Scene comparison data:
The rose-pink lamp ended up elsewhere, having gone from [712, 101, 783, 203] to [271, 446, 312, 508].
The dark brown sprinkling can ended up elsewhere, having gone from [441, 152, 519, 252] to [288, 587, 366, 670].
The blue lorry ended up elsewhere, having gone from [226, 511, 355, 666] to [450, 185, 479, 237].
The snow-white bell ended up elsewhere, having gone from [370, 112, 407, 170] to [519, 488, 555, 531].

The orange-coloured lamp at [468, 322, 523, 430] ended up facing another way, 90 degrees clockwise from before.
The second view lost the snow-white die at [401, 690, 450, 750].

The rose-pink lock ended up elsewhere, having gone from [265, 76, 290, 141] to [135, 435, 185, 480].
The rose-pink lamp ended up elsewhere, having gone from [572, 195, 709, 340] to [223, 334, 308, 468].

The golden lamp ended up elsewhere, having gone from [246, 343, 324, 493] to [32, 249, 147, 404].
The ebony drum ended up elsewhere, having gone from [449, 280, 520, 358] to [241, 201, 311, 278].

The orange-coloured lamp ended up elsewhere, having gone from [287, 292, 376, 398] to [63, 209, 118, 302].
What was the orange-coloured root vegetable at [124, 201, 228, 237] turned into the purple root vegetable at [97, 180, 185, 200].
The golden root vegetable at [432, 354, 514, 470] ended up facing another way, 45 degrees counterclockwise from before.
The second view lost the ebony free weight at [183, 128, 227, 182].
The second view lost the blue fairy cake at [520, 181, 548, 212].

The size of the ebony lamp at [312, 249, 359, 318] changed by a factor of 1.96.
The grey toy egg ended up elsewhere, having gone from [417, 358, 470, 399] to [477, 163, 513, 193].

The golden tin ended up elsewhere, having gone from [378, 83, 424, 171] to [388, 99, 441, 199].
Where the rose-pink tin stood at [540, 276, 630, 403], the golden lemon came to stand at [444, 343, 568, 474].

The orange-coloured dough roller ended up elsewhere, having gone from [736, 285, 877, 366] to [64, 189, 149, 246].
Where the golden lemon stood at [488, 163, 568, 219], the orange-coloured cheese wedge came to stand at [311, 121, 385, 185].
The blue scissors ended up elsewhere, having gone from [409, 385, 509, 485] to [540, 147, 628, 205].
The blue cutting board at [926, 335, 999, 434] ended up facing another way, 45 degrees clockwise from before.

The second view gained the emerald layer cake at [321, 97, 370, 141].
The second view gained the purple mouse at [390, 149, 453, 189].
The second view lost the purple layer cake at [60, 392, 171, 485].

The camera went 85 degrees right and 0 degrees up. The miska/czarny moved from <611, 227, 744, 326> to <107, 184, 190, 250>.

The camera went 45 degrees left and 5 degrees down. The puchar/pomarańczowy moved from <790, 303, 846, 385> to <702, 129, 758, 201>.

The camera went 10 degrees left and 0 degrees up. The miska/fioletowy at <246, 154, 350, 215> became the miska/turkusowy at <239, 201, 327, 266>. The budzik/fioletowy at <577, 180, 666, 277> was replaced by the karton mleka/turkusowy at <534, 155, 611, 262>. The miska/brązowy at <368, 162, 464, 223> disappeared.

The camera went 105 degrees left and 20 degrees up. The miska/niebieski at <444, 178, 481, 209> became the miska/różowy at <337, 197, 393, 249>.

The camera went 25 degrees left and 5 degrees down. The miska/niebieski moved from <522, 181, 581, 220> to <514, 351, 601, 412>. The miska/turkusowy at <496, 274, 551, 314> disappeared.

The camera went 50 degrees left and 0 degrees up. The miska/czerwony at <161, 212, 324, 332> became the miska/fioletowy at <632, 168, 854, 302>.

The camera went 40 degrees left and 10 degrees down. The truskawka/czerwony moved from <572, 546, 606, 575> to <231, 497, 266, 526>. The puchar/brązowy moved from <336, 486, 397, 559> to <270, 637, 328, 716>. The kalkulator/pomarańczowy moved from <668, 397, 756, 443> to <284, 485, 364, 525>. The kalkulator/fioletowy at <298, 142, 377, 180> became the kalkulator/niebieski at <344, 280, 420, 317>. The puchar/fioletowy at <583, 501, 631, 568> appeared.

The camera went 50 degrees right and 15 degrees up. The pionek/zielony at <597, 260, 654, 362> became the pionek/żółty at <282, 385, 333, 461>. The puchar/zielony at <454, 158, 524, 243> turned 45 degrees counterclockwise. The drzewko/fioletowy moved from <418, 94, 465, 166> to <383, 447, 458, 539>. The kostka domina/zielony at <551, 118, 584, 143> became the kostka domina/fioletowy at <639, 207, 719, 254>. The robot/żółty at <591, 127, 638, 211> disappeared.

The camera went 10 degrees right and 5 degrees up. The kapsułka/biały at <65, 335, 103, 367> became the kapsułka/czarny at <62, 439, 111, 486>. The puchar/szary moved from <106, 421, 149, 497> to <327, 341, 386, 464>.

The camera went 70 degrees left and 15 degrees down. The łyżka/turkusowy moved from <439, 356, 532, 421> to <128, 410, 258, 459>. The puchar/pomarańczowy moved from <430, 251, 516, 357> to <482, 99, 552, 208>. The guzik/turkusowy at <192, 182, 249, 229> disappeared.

§ **PROMPT**
Copy every record verbatim.

§ **SOLUTION**
The rose-pink lamp ended up elsewhere, having gone from [712, 101, 783, 203] to [271, 446, 312, 508].
The dark brown sprinkling can ended up elsewhere, having gone from [441, 152, 519, 252] to [288, 587, 366, 670].
The blue lorry ended up elsewhere, having gone from [226, 511, 355, 666] to [450, 185, 479, 237].
The snow-white bell ended up elsewhere, having gone from [370, 112, 407, 170] to [519, 488, 555, 531].

The orange-coloured lamp at [468, 322, 523, 430] ended up facing another way, 90 degrees clockwise from before.
The second view lost the snow-white die at [401, 690, 450, 750].

The rose-pink lock ended up elsewhere, having gone from [265, 76, 290, 141] to [135, 435, 185, 480].
The rose-pink lamp ended up elsewhere, having gone from [572, 195, 709, 340] to [223, 334, 308, 468].

The golden lamp ended up elsewhere, having gone from [246, 343, 324, 493] to [32, 249, 147, 404].
The ebony drum ended up elsewhere, having gone from [449, 280, 520, 358] to [241, 201, 311, 278].

The orange-coloured lamp ended up elsewhere, having gone from [287, 292, 376, 398] to [63, 209, 118, 302].
What was the orange-coloured root vegetable at [124, 201, 228, 237] turned into the purple root vegetable at [97, 180, 185, 200].
The golden root vegetable at [432, 354, 514, 470] ended up facing another way, 45 degrees counterclockwise from before.
The second view lost the ebony free weight at [183, 128, 227, 182].
The second view lost the blue fairy cake at [520, 181, 548, 212].

The size of the ebony lamp at [312, 249, 359, 318] changed by a factor of 1.96.
The grey toy egg ended up elsewhere, having gone from [417, 358, 470, 399] to [477, 163, 513, 193].

The golden tin ended up elsewhere, having gone from [378, 83, 424, 171] to [388, 99, 441, 199].
Where the rose-pink tin stood at [540, 276, 630, 403], the golden lemon came to stand at [444, 343, 568, 474].

The orange-coloured dough roller ended up elsewhere, having gone from [736, 285, 877, 366] to [64, 189, 149, 246].
Where the golden lemon stood at [488, 163, 568, 219], the orange-coloured cheese wedge came to stand at [311, 121, 385, 185].
The blue scissors ended up elsewhere, having gone from [409, 385, 509, 485] to [540, 147, 628, 205].
The blue cutting board at [926, 335, 999, 434] ended up facing another way, 45 degrees clockwise from before.

The second view gained the emerald layer cake at [321, 97, 370, 141].
The second view gained the purple mouse at [390, 149, 453, 189].
The second view lost the purple layer cake at [60, 392, 171, 485].

The camera went 85 degrees right and 0 degrees up. The miska/czarny moved from <611, 227, 744, 326> to <107, 184, 190, 250>.

The camera went 45 degrees left and 5 degrees down. The puchar/pomarańczowy moved from <790, 303, 846, 385> to <702, 129, 758, 201>.

The camera went 10 degrees left and 0 degrees up. The miska/fioletowy at <246, 154, 350, 215> became the miska/turkusowy at <239, 201, 327, 266>. The budzik/fioletowy at <577, 180, 666, 277> was replaced by the karton mleka/turkusowy at <534, 155, 611, 262>. The miska/brązowy at <368, 162, 464, 223> disappeared.

The camera went 105 degrees left and 20 degrees up. The miska/niebieski at <444, 178, 481, 209> became the miska/różowy at <337, 197, 393, 249>.

The camera went 25 degrees left and 5 degrees down. The miska/niebieski moved from <522, 181, 581, 220> to <514, 351, 601, 412>. The miska/turkusowy at <496, 274, 551, 314> disappeared.

The camera went 50 degrees left and 0 degrees up. The miska/czerwony at <161, 212, 324, 332> became the miska/fioletowy at <632, 168, 854, 302>.

The camera went 40 degrees left and 10 degrees down. The truskawka/czerwony moved from <572, 546, 606, 575> to <231, 497, 266, 526>. The puchar/brązowy moved from <336, 486, 397, 559> to <270, 637, 328, 716>. The kalkulator/pomarańczowy moved from <668, 397, 756, 443> to <284, 485, 364, 525>. The kalkulator/fioletowy at <298, 142, 377, 180> became the kalkulator/niebieski at <344, 280, 420, 317>. The puchar/fioletowy at <583, 501, 631, 568> appeared.

The camera went 50 degrees right and 15 degrees up. The pionek/zielony at <597, 260, 654, 362> became the pionek/żółty at <282, 385, 333, 461>. The puchar/zielony at <454, 158, 524, 243> turned 45 degrees counterclockwise. The drzewko/fioletowy moved from <418, 94, 465, 166> to <383, 447, 458, 539>. The kostka domina/zielony at <551, 118, 584, 143> became the kostka domina/fioletowy at <639, 207, 719, 254>. The robot/żółty at <591, 127, 638, 211> disappeared.

The camera went 10 degrees right and 5 degrees up. The kapsułka/biały at <65, 335, 103, 367> became the kapsułka/czarny at <62, 439, 111, 486>. The puchar/szary moved from <106, 421, 149, 497> to <327, 341, 386, 464>.

The camera went 70 degrees left and 15 degrees down. The łyżka/turkusowy moved from <439, 356, 532, 421> to <128, 410, 258, 459>. The puchar/pomarańczowy moved from <430, 251, 516, 357> to <482, 99, 552, 208>. The guzik/turkusowy at <192, 182, 249, 229> disappeared.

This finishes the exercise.